Could you please return each line of the data that has the word "from"?

● **Data below**

-*-

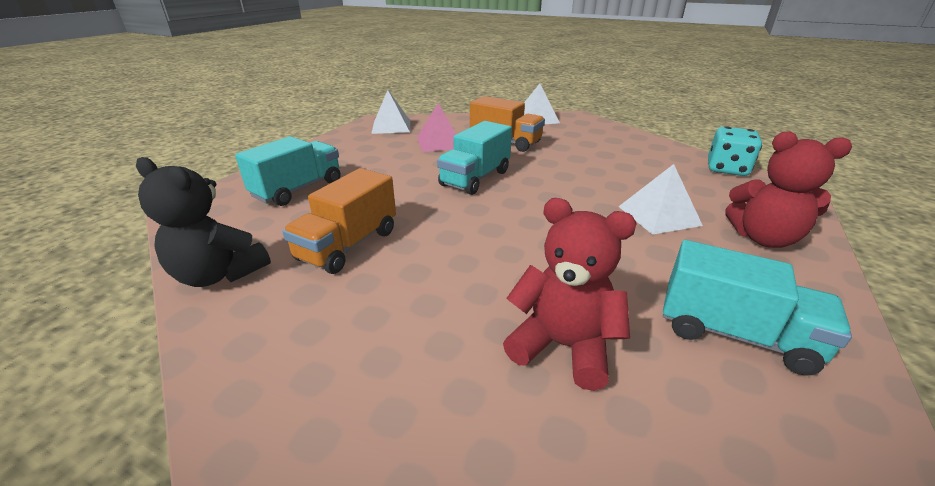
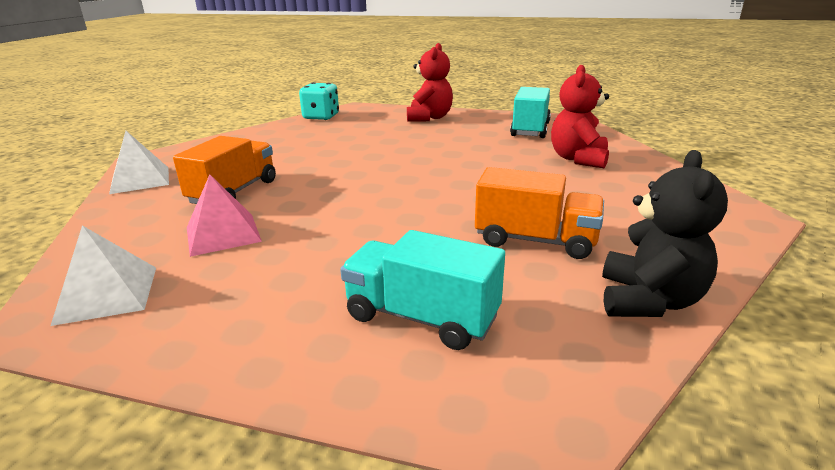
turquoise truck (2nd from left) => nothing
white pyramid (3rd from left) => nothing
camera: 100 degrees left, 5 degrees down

-*-

● **Solution to this exercise**
turquoise truck (2nd from left) => nothing
white pyramid (3rd from left) => nothing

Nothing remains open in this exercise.